__Your assignment__
Look in the material below for the line holding "<343 193> x1.68". Set it down exactly, with each later line up to and including the line holding "to <397 295>".

Segment Start: Records for this task

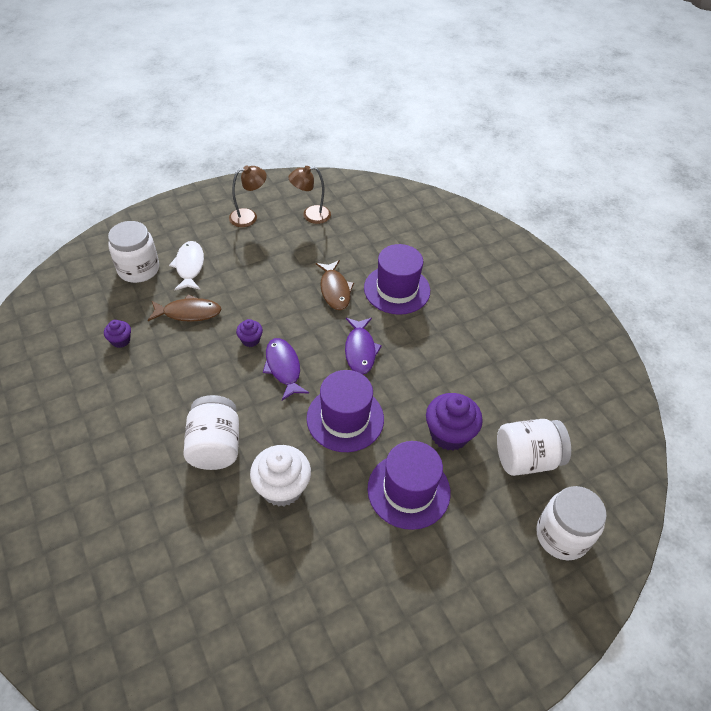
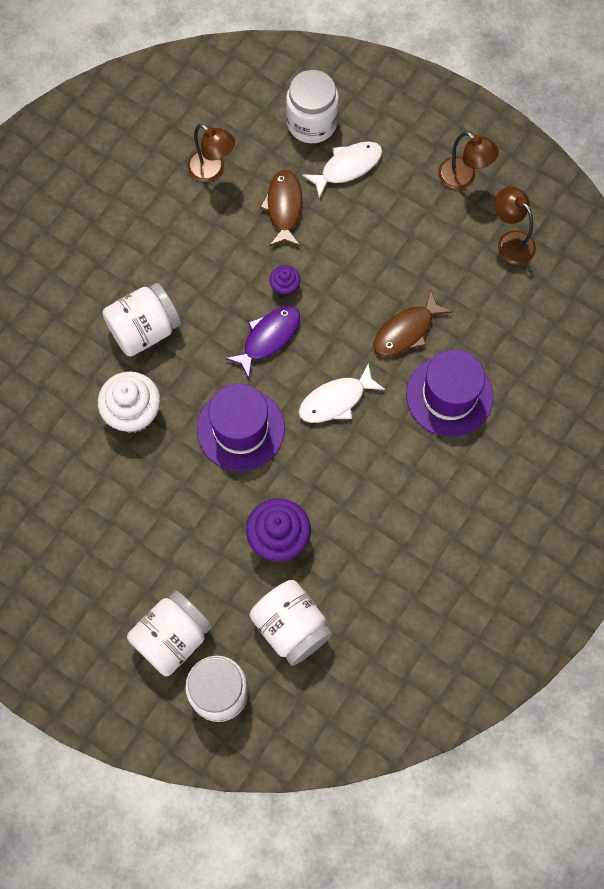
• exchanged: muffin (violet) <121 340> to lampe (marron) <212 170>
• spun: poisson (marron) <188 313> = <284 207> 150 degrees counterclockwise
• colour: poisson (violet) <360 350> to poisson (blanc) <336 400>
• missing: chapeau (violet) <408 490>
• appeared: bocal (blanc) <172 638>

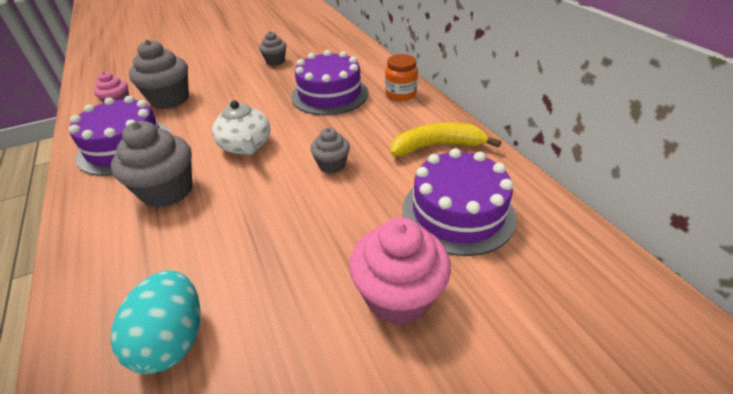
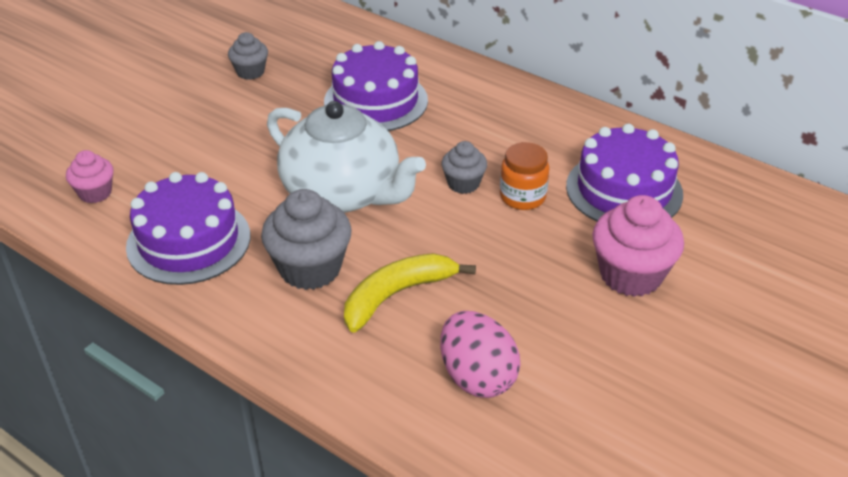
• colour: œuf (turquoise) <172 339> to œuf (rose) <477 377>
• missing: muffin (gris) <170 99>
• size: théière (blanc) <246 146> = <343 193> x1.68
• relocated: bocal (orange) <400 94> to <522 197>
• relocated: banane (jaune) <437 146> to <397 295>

Segment End: Records for this task
Segment Start: Records for this task

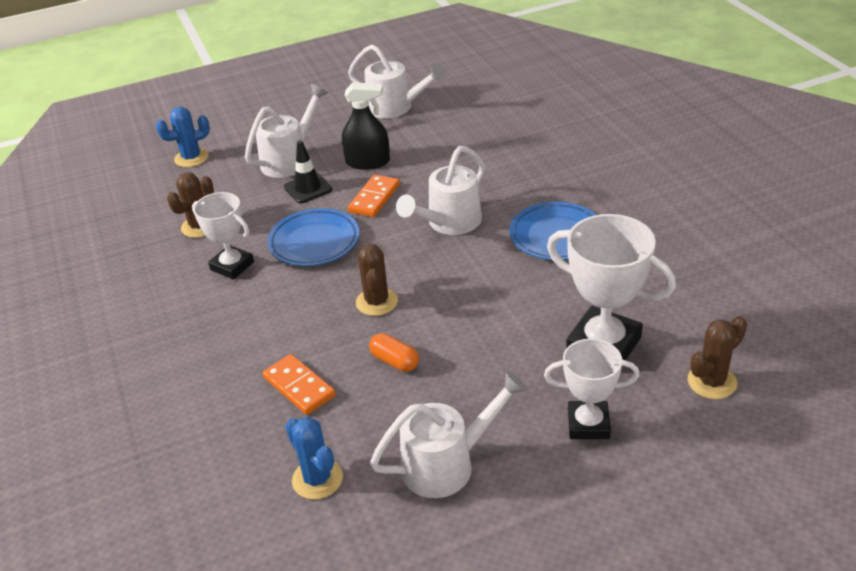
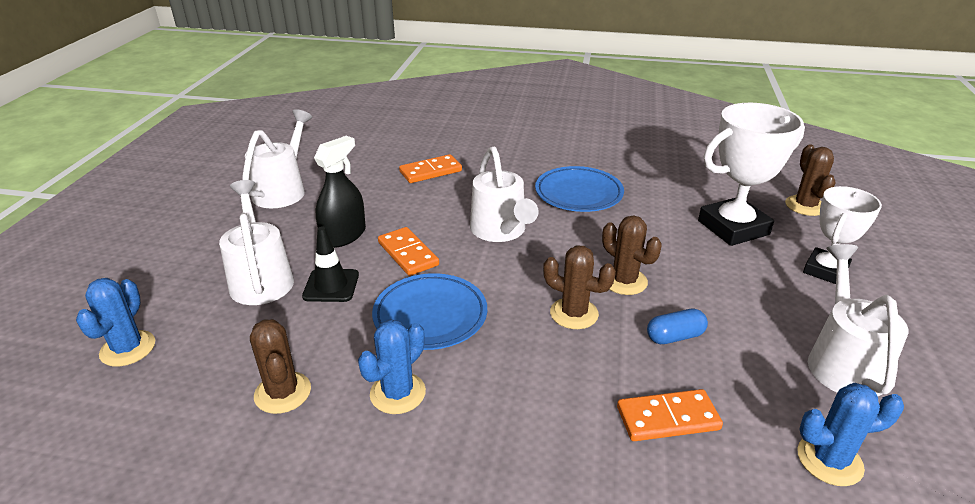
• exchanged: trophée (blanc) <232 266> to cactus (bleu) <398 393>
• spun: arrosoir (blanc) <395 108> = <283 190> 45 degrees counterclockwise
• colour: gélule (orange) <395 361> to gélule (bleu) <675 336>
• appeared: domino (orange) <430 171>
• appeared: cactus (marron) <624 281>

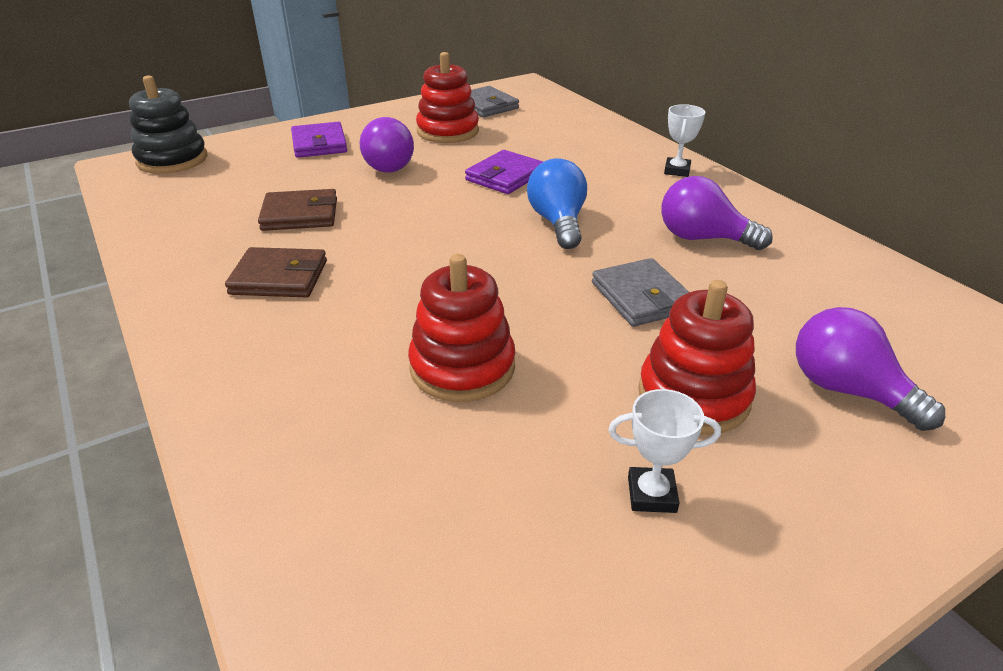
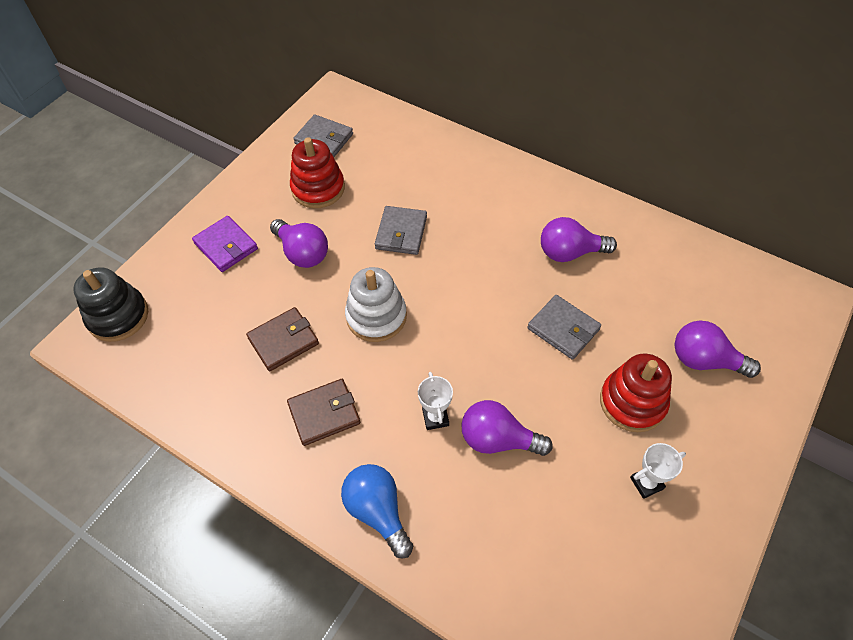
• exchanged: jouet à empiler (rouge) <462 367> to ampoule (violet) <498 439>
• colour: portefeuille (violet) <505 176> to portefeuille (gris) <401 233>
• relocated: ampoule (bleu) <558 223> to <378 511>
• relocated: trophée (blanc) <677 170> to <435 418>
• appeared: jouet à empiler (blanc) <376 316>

Segment End: Records for this task
Segment Start: Records for this task

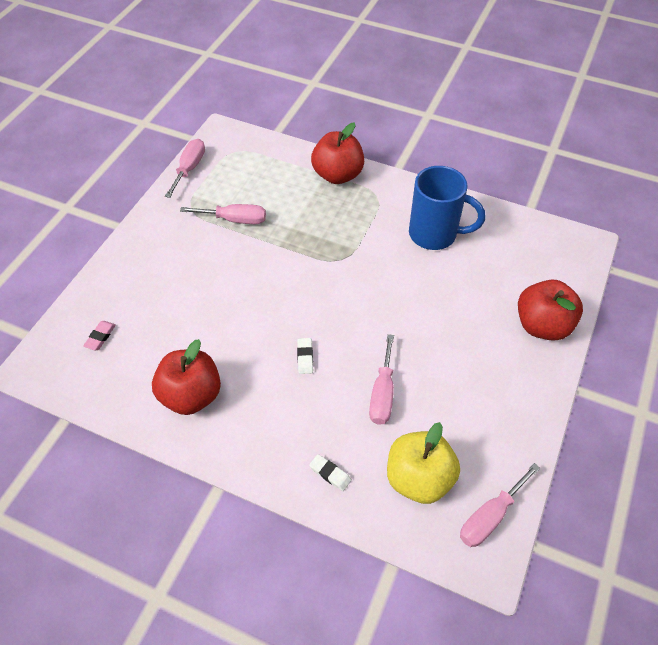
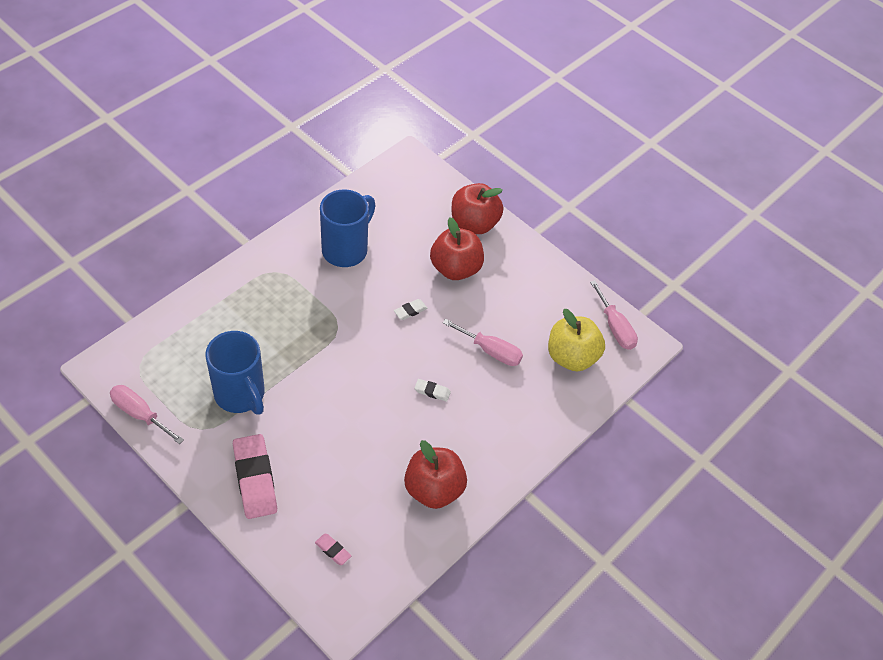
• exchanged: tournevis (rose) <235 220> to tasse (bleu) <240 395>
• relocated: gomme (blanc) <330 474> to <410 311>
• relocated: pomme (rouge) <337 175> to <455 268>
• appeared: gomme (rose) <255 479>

Segment End: Records for this task

__Output__
• size: théière (blanc) <246 146> = <343 193> x1.68
• relocated: bocal (orange) <400 94> to <522 197>
• relocated: banane (jaune) <437 146> to <397 295>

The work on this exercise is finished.